▸ EXTRACTED RECORDS

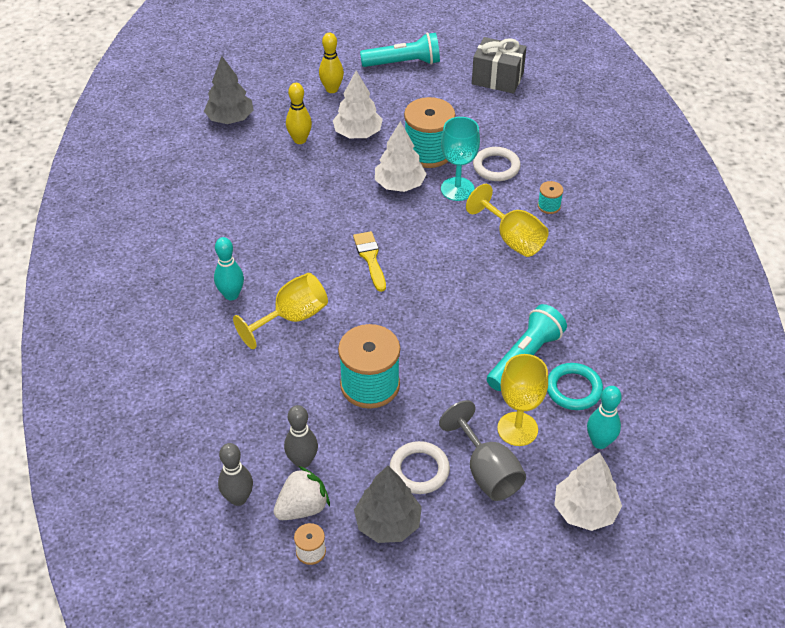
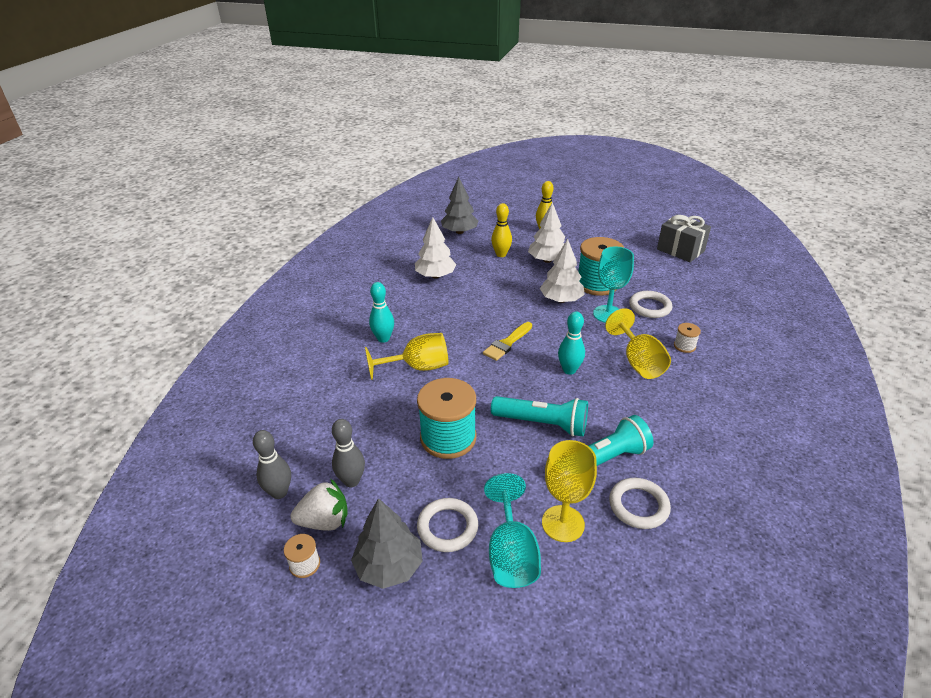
camera: 25 degrees right, 10 degrees down
(370, 258) = (507, 343): yellow brush -> yellow brush turned 150 degrees counterclockwise
(403, 63) = (608, 226): turquoise flashlight -> turquoise flashlight (542, 424)
(487, 471) = (511, 553): grey goblet -> turquoise goblet
(549, 206) = (684, 346): turquoise spool -> white spool
(573, 389) = (638, 506): turquoise ring -> white ring
(585, 510) = (595, 636): white tree -> white tree (435, 276)
(600, 442) = (644, 568): turquoise bowling pin -> turquoise bowling pin (569, 370)

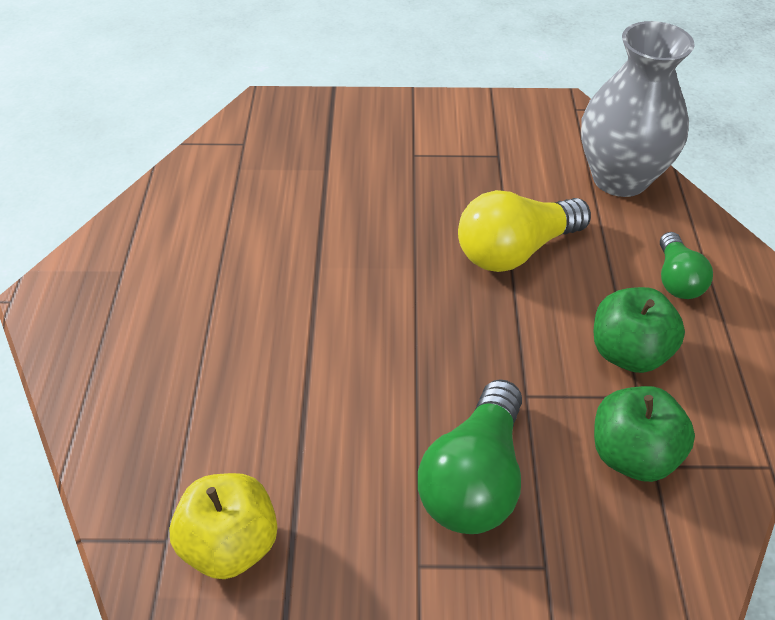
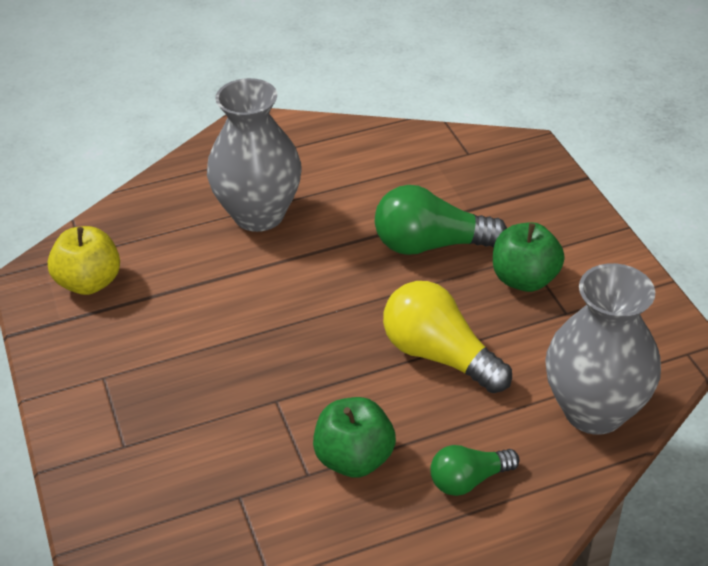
camera: 70 degrees right, 5 degrees down
(219, 331) = (259, 214): none -> grey vase
(474, 479) = (184, 388): green light bulb -> green light bulb (431, 245)
(632, 454) = (244, 480): green apple -> green apple (524, 279)

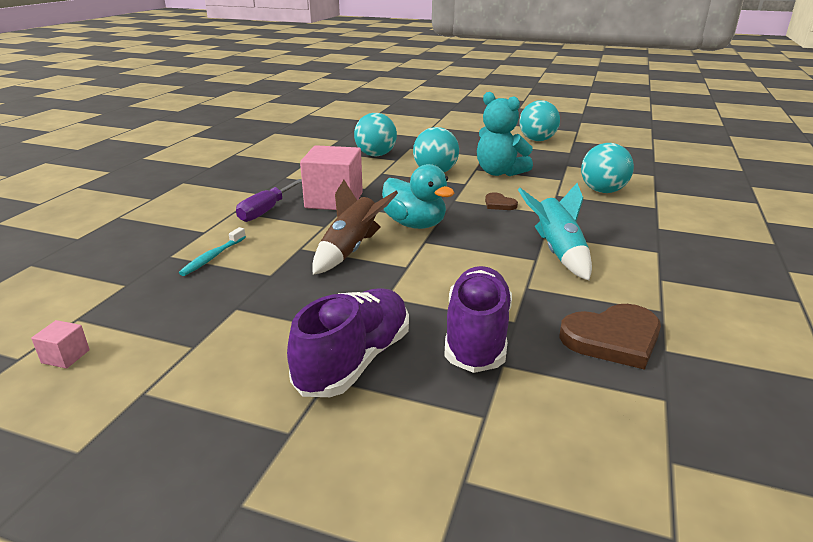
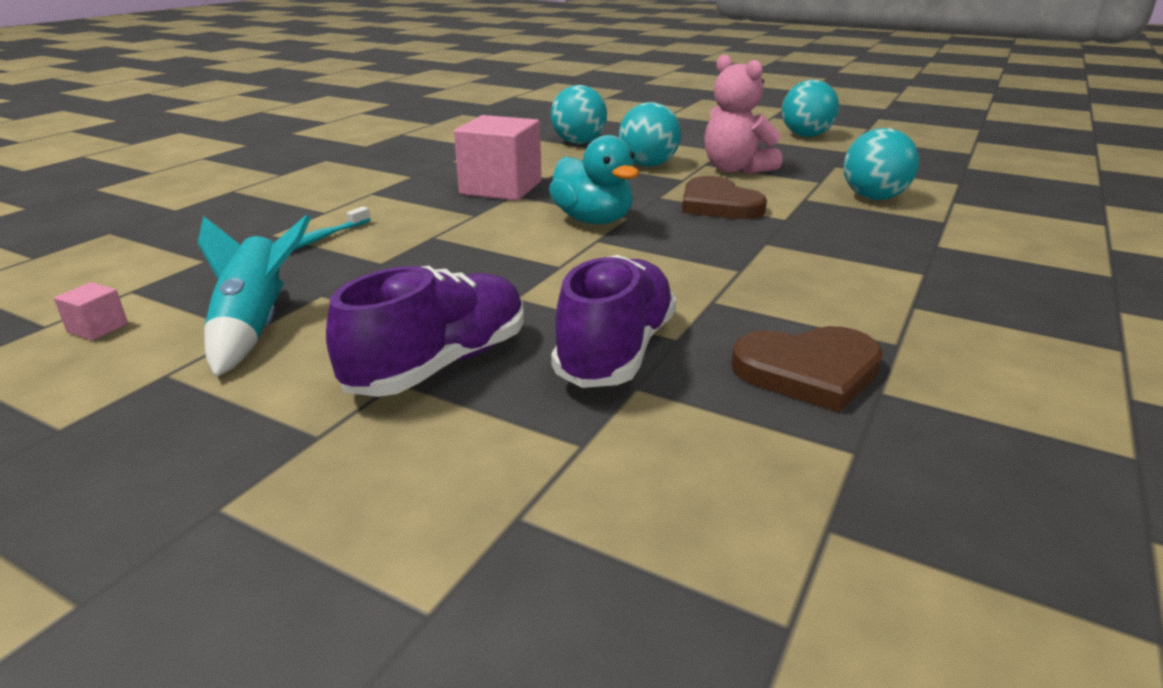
camera: 10 degrees right, 0 degrees up
(266, 211) = (410, 194): purple screwdriver -> none
(351, 250) = (496, 243): brown rocket -> none
(499, 172) = (735, 169): turquoise teddy bear -> pink teddy bear
(499, 204) = (718, 204): brown heart -> brown heart, size x1.92
(557, 252) = (775, 264): turquoise rocket -> turquoise rocket (255, 326)

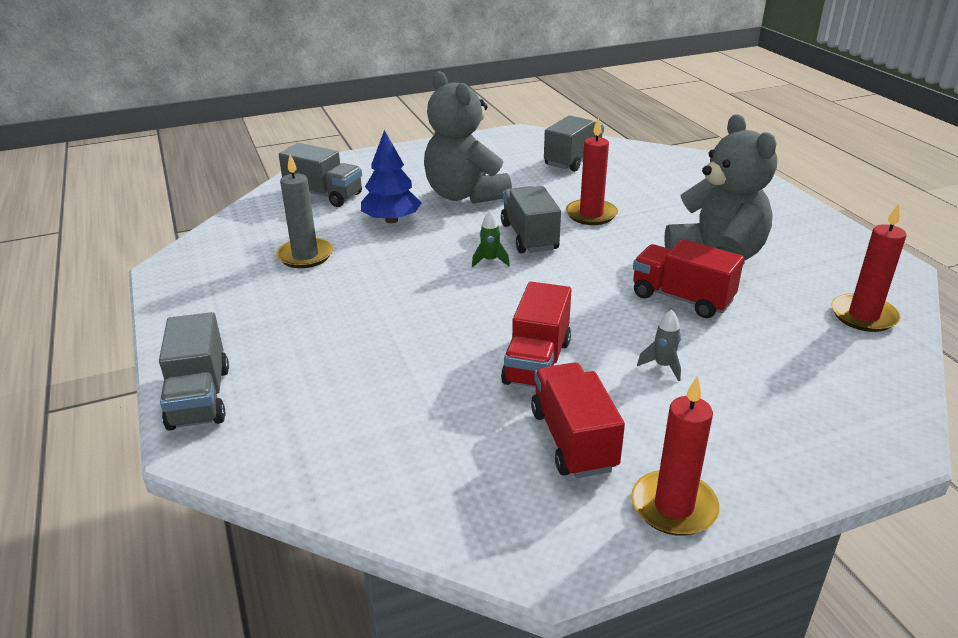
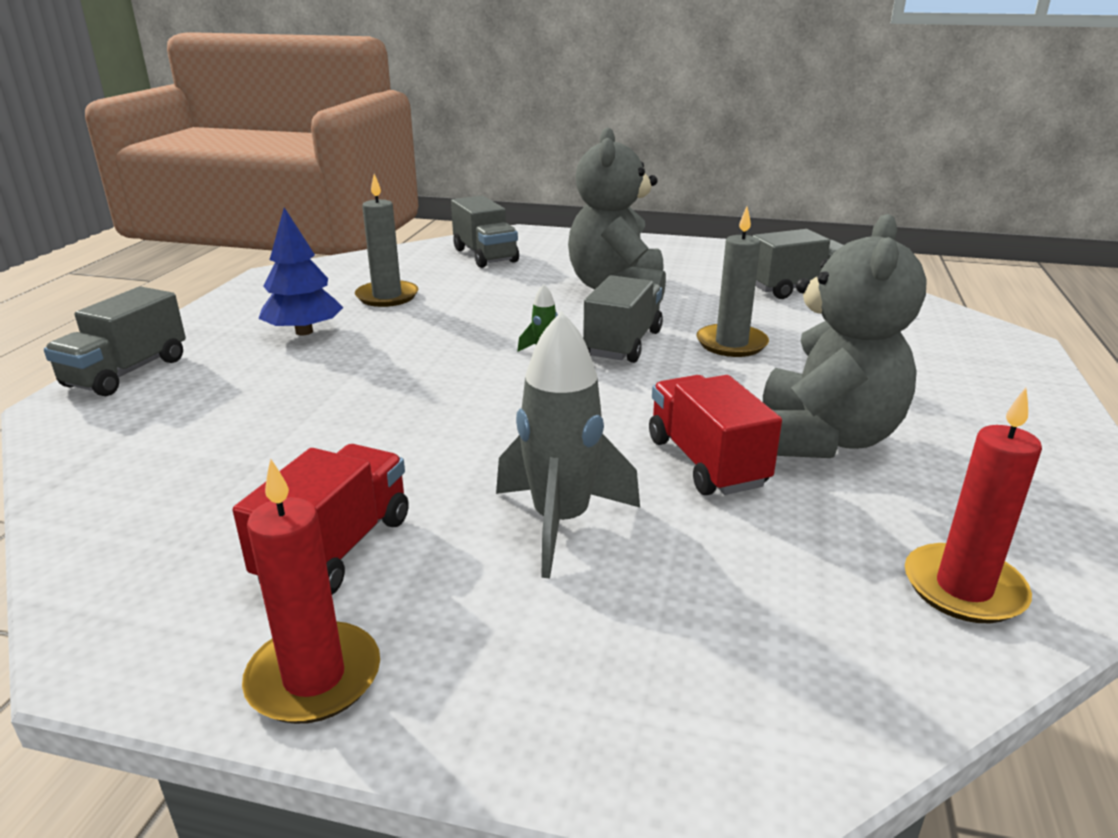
camera: 35 degrees right, 5 degrees down
(391, 220) = (510, 290): blue tree -> blue tree (304, 332)
(537, 362) = (431, 459): red truck -> none
(591, 214) = (731, 344): red candle -> grey candle
(663, 366) = (561, 522): grey rocket -> grey rocket, size x2.20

▸ ABOUT THIS TASK
Gather up, from the records above, each line where the word "degrees" appears.

▸ ANSWER
camera: 25 degrees right, 10 degrees down
(370, 258) = (507, 343): yellow brush -> yellow brush turned 150 degrees counterclockwise
camera: 70 degrees right, 5 degrees down
camera: 10 degrees right, 0 degrees up
camera: 35 degrees right, 5 degrees down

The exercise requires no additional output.